▸ DATA PROVIDED:

>>>

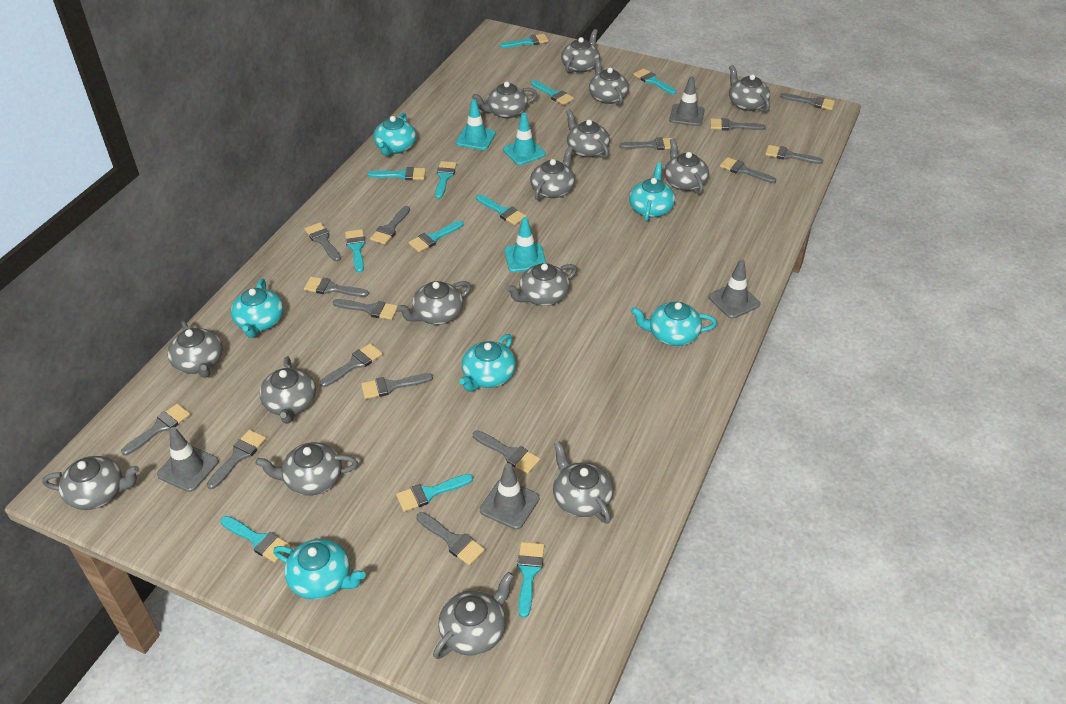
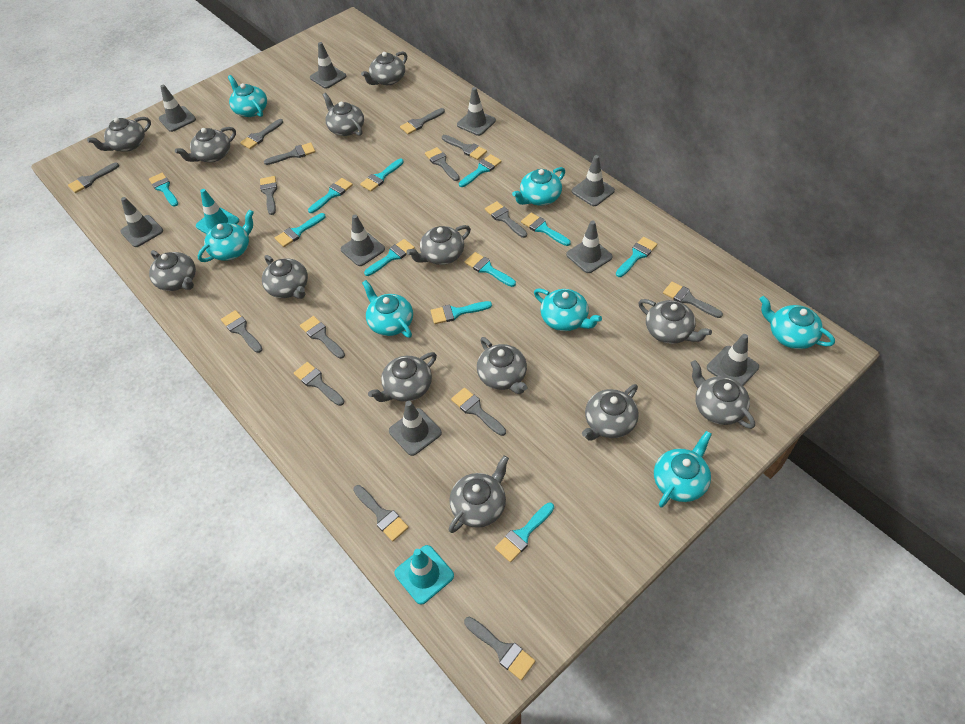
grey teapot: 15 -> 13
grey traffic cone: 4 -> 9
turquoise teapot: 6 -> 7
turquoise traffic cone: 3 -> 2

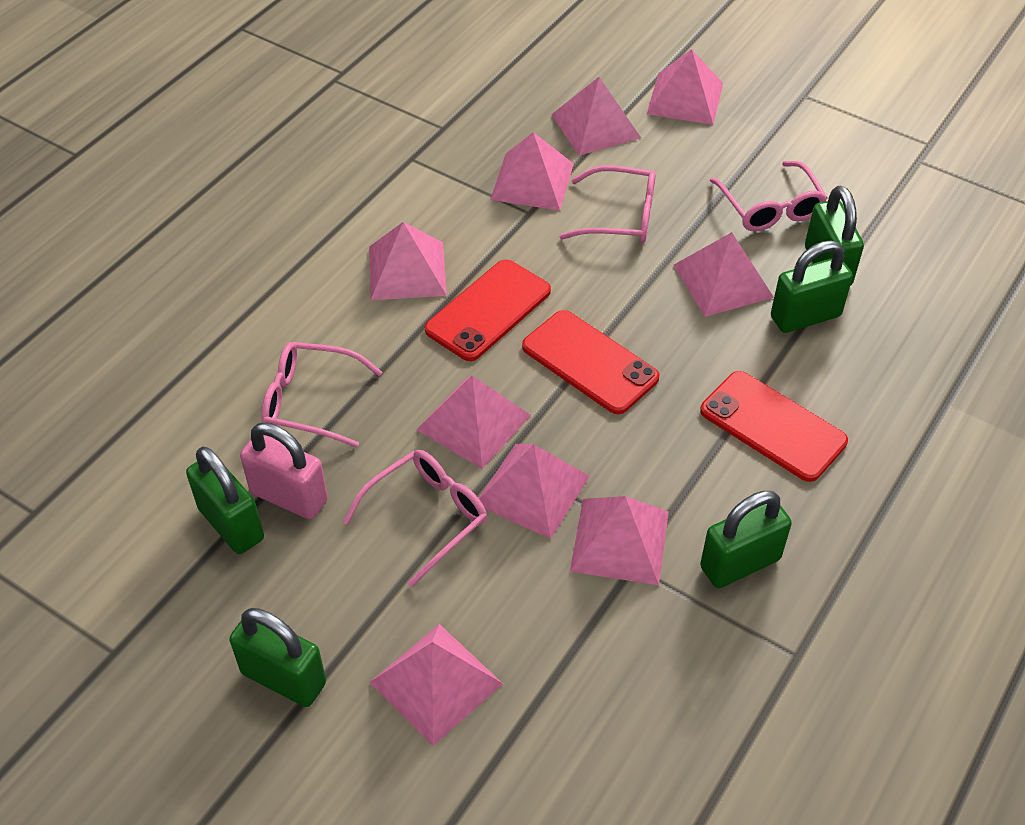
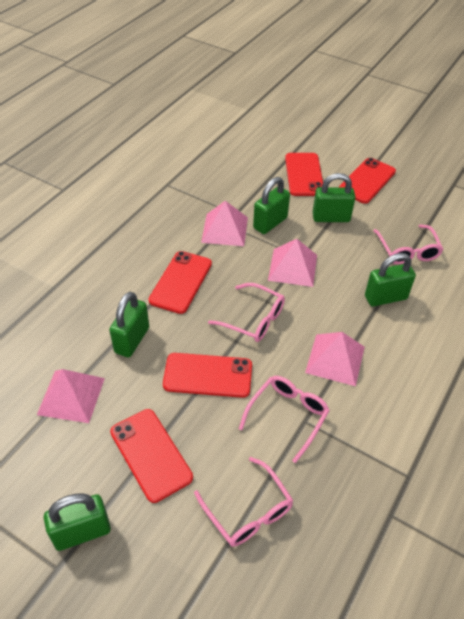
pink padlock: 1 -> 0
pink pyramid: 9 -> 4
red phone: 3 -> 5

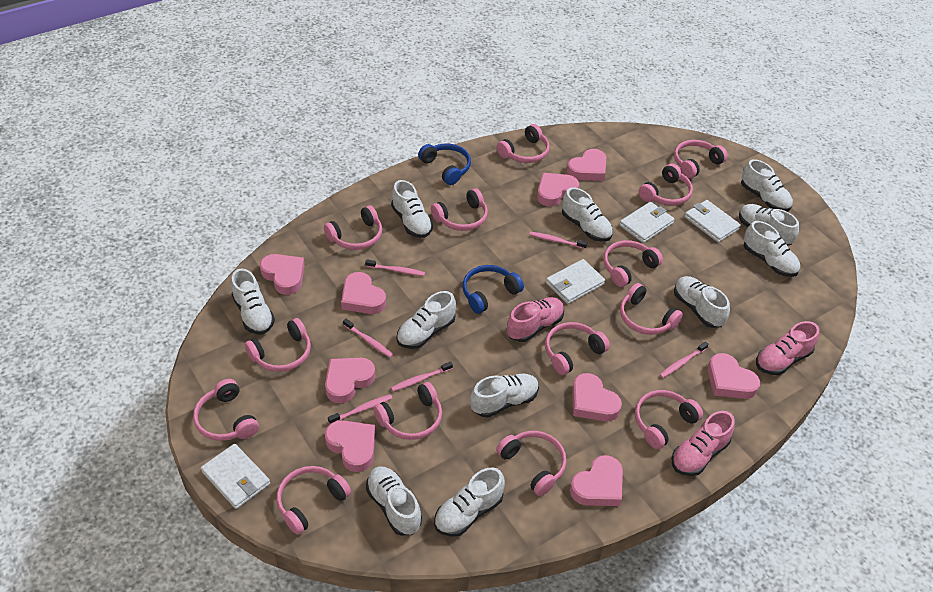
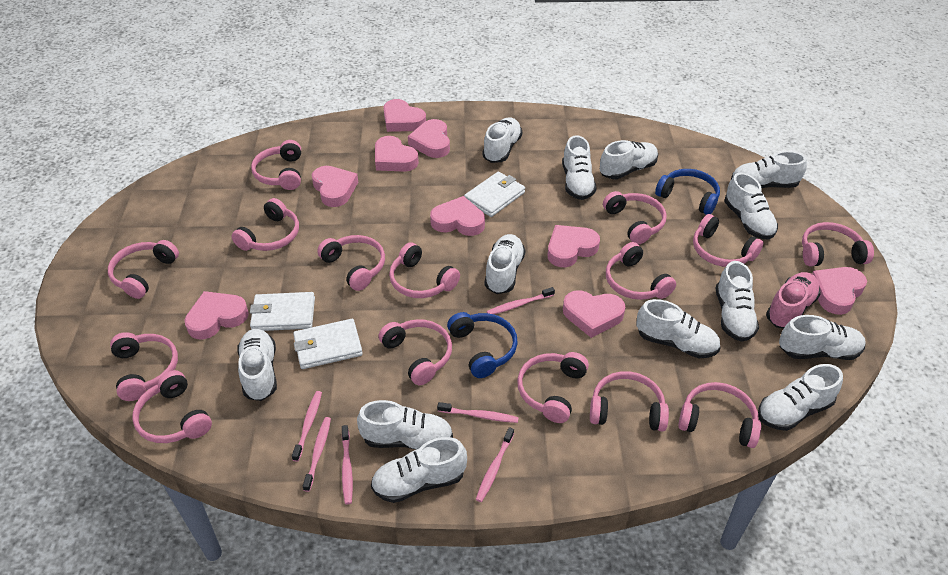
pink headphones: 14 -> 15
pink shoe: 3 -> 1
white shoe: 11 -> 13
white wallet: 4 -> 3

<<<

▸ PROBLEM REQUIREMENTS:
Scan the material above. Extract every line in which the word "cone" occurs.

▸ PROBLEM SOLUTION:
grey traffic cone: 4 -> 9
turquoise traffic cone: 3 -> 2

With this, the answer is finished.